**What to do:** What lines in the entries below contain the word "vase"? Copy all of them.

──────── Raw data ────────

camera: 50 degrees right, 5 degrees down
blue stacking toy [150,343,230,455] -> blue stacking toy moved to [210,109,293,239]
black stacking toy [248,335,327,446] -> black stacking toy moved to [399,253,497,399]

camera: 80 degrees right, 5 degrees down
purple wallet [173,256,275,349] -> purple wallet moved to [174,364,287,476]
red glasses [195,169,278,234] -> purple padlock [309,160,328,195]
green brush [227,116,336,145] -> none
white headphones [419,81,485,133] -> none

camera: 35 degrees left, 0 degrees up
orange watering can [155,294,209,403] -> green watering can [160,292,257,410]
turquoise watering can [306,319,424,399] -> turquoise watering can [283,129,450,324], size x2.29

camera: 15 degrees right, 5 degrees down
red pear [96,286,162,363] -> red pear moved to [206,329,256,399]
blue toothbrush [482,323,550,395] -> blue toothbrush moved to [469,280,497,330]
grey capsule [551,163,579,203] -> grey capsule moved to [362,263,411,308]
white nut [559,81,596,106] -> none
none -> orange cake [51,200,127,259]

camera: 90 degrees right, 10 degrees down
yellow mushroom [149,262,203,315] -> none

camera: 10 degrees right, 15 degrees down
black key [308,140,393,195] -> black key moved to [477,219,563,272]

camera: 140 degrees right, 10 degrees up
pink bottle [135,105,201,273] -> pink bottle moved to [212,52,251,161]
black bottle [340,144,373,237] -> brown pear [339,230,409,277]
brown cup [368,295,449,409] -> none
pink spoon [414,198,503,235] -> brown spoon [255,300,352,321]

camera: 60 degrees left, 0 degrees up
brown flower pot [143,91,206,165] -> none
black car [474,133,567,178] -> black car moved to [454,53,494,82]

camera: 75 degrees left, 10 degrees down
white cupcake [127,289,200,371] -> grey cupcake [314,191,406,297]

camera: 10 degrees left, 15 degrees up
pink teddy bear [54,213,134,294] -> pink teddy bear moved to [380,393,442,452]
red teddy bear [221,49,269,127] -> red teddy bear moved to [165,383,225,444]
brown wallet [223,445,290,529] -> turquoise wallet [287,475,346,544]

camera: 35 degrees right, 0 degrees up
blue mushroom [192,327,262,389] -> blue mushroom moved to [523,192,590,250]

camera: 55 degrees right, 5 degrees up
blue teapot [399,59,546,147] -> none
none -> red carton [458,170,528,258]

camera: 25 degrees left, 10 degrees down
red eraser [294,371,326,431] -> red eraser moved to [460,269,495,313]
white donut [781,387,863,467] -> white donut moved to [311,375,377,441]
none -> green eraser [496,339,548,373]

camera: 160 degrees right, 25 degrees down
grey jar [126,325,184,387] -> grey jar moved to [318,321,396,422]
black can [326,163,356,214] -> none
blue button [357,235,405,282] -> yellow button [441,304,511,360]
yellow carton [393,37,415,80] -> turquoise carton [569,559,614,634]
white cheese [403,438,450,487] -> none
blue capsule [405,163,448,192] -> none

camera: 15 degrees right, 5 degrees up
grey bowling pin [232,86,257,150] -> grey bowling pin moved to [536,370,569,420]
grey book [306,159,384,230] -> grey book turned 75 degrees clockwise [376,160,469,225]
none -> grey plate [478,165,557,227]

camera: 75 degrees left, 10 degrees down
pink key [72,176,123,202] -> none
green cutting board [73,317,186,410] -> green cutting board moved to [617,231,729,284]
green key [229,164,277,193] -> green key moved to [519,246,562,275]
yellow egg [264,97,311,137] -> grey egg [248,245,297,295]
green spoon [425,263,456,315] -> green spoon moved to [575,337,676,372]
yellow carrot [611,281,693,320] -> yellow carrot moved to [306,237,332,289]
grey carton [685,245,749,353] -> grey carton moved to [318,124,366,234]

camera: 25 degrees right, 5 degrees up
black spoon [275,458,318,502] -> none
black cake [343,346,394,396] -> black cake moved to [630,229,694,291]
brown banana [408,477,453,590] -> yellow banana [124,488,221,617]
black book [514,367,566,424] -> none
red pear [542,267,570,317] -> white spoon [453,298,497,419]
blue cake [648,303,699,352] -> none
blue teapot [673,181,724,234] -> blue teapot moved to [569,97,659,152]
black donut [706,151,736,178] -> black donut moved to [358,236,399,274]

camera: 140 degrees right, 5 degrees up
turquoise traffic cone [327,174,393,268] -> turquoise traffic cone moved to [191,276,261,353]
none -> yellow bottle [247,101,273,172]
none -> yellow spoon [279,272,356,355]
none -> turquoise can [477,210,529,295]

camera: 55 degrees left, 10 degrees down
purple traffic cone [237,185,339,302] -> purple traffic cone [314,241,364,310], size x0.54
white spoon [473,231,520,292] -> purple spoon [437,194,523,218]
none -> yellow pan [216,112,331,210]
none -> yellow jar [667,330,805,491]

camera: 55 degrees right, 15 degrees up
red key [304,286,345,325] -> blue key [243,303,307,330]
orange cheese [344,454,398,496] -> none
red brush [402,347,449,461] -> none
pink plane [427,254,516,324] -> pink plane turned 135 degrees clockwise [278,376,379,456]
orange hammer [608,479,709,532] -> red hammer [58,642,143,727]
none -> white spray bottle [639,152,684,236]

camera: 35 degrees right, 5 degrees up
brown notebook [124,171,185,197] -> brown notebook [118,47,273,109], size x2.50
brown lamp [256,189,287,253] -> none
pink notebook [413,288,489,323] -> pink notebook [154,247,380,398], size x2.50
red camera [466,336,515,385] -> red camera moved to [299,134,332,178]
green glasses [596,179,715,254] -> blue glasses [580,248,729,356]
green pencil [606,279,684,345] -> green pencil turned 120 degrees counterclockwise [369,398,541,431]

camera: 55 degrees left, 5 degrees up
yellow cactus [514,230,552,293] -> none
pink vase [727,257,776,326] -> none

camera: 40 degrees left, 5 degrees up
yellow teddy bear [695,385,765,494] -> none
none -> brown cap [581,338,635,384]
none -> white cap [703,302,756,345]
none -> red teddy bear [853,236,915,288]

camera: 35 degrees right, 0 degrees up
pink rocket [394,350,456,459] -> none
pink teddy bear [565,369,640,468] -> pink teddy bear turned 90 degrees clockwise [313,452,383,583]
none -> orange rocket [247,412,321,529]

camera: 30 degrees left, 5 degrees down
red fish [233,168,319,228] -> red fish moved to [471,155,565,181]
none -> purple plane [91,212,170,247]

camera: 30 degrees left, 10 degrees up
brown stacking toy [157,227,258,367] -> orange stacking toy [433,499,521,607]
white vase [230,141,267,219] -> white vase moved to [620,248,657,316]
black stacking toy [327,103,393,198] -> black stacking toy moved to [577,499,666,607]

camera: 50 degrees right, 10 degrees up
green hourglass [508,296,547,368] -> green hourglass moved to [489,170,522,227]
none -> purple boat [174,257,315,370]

────────

**Result of this task:**
pink vase [727,257,776,326] -> none
white vase [230,141,267,219] -> white vase moved to [620,248,657,316]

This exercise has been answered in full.